Please output exactly the part of the records below that opens with the line containing "J101 pin 4: COM -> none" and closes with the line containing "R108: 2.2k (+3V3, N001) -> 100k (+3V3, N001)", both lines included, and nothing else.

• _Records provided_:
------------------------------------------------
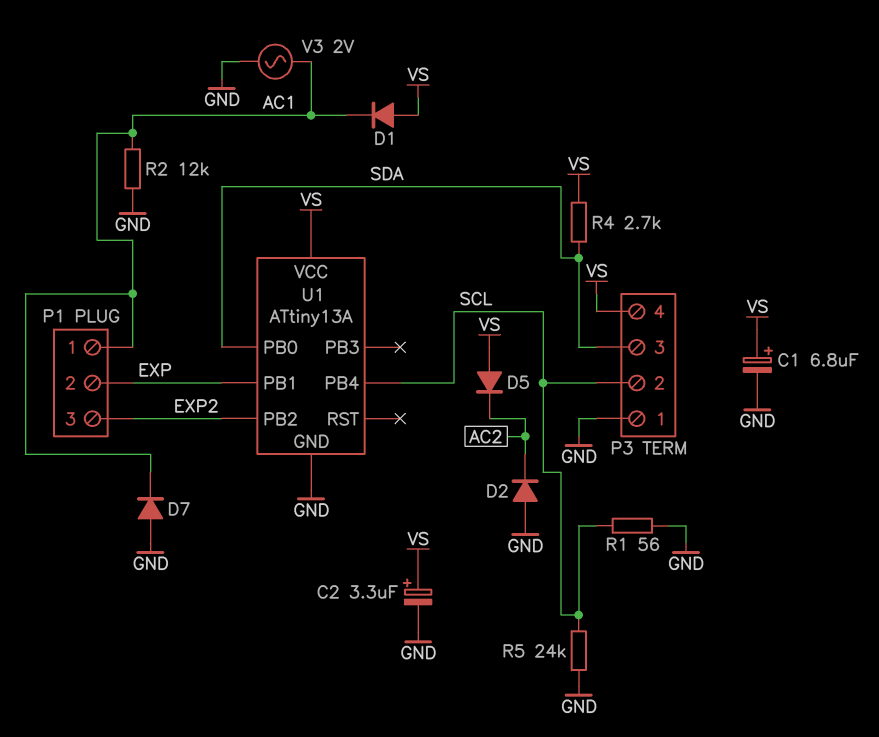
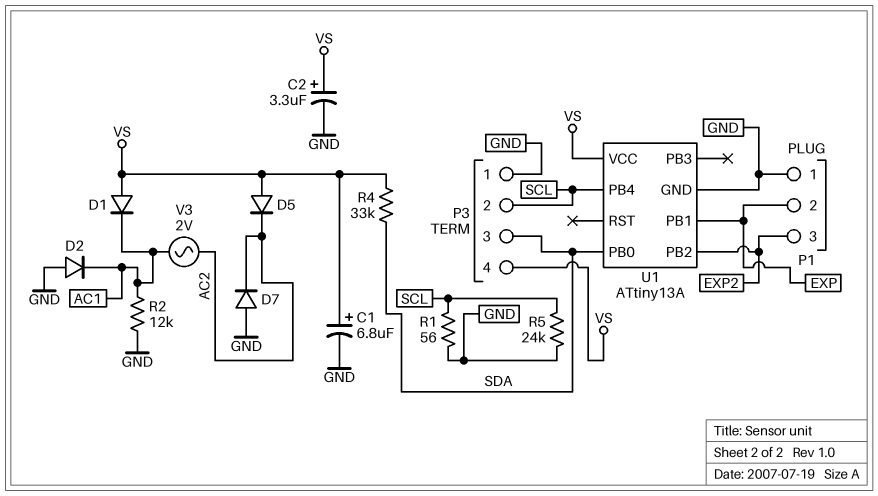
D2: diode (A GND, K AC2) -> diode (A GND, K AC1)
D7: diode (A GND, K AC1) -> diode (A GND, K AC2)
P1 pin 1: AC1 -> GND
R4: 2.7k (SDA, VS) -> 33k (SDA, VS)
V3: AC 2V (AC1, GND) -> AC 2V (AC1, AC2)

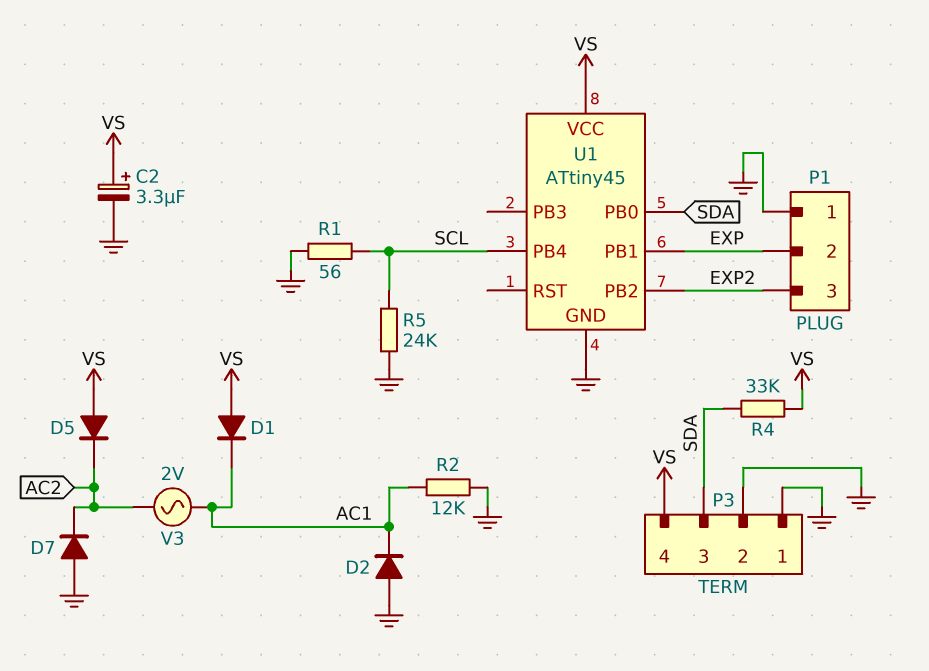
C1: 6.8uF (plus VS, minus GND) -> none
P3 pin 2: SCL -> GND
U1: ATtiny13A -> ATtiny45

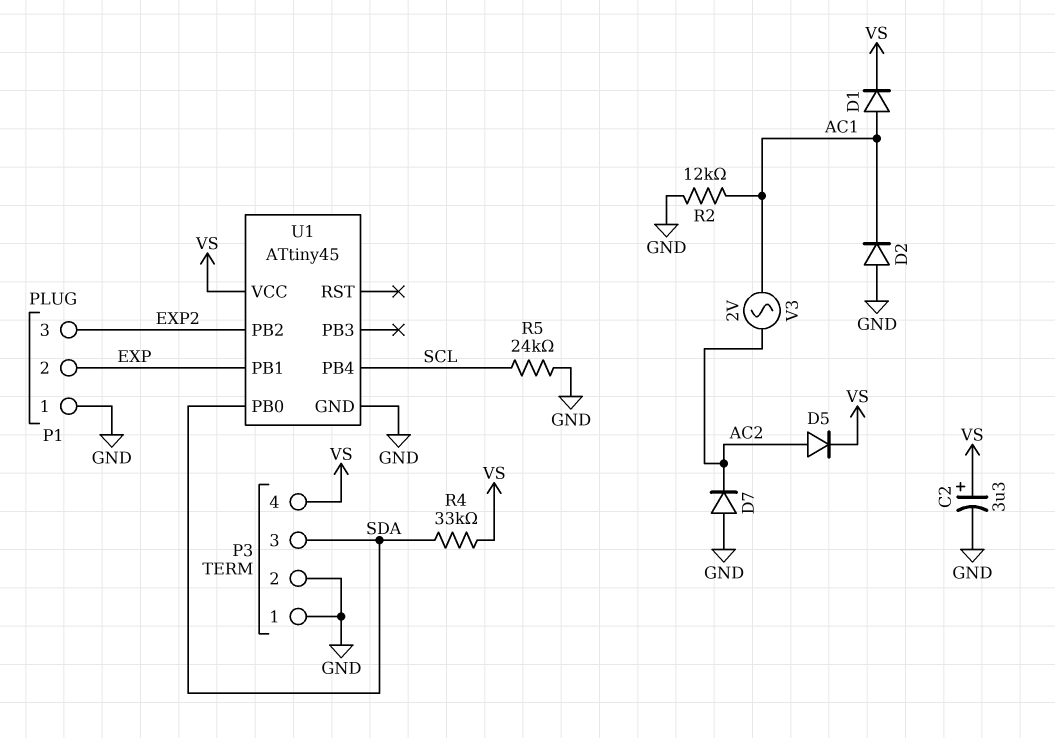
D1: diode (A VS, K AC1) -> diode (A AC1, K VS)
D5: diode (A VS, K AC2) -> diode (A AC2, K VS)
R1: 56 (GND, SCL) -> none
------------------------------------------------
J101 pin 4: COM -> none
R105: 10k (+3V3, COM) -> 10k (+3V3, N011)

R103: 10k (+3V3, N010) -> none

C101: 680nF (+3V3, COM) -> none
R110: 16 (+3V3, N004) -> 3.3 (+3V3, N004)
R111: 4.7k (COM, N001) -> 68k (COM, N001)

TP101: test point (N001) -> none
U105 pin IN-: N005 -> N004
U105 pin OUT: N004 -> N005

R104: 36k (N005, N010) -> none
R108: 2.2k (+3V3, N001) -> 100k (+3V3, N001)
------------------------------------------------
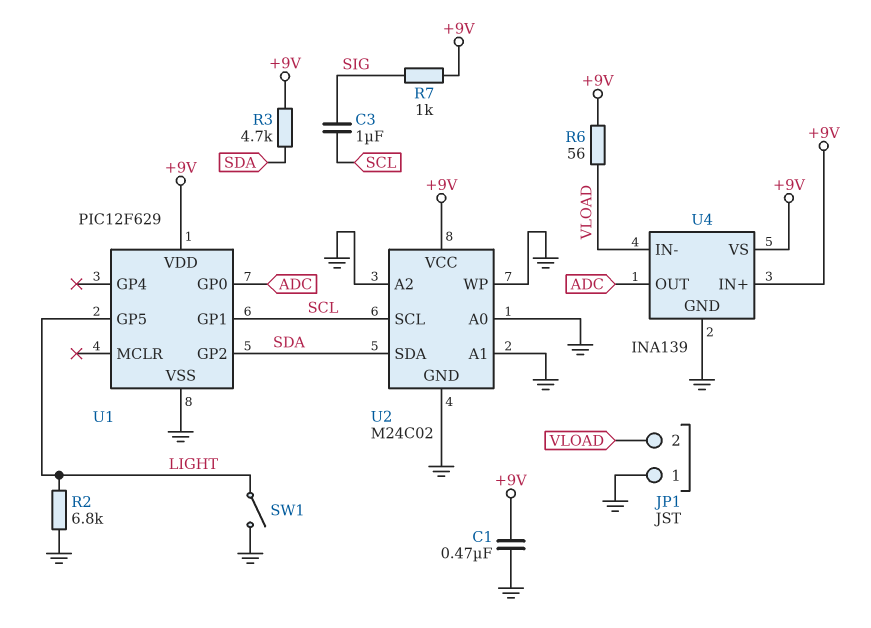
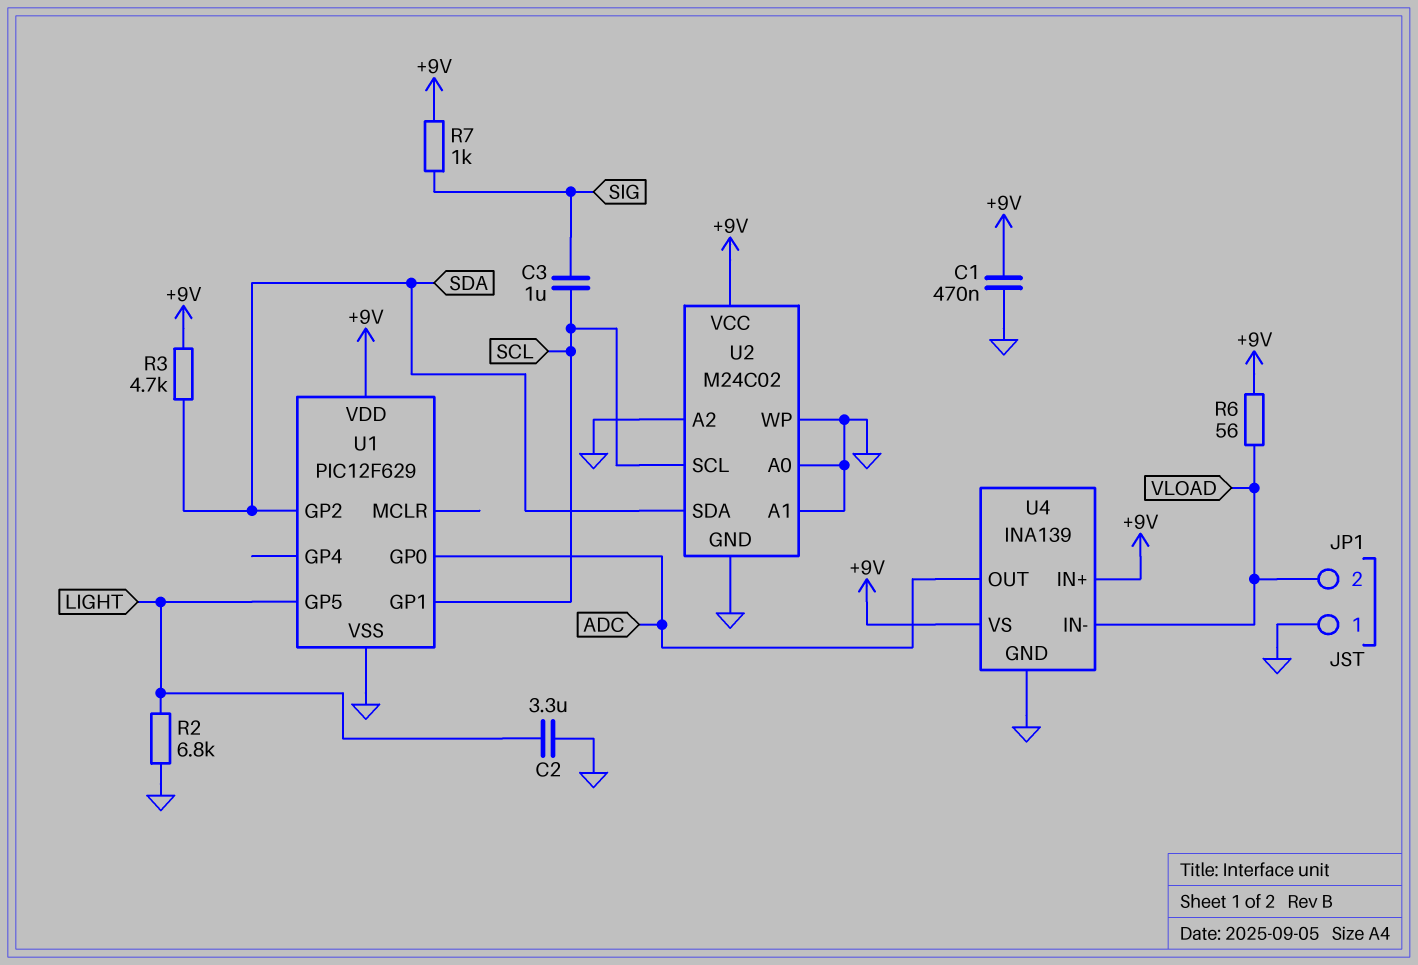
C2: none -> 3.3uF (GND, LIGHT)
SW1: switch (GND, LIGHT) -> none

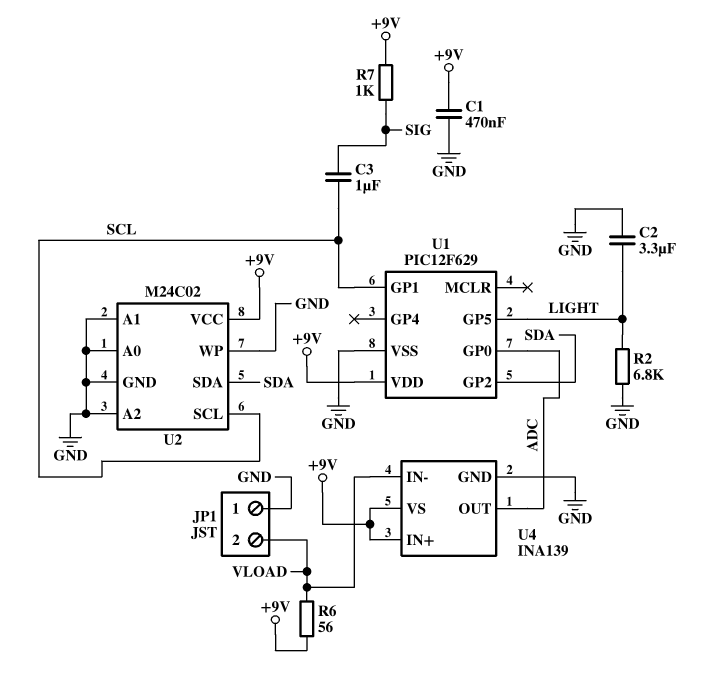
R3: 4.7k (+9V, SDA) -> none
------------------------------------------------
• _Response to the task_:
J101 pin 4: COM -> none
R105: 10k (+3V3, COM) -> 10k (+3V3, N011)

R103: 10k (+3V3, N010) -> none

C101: 680nF (+3V3, COM) -> none
R110: 16 (+3V3, N004) -> 3.3 (+3V3, N004)
R111: 4.7k (COM, N001) -> 68k (COM, N001)

TP101: test point (N001) -> none
U105 pin IN-: N005 -> N004
U105 pin OUT: N004 -> N005

R104: 36k (N005, N010) -> none
R108: 2.2k (+3V3, N001) -> 100k (+3V3, N001)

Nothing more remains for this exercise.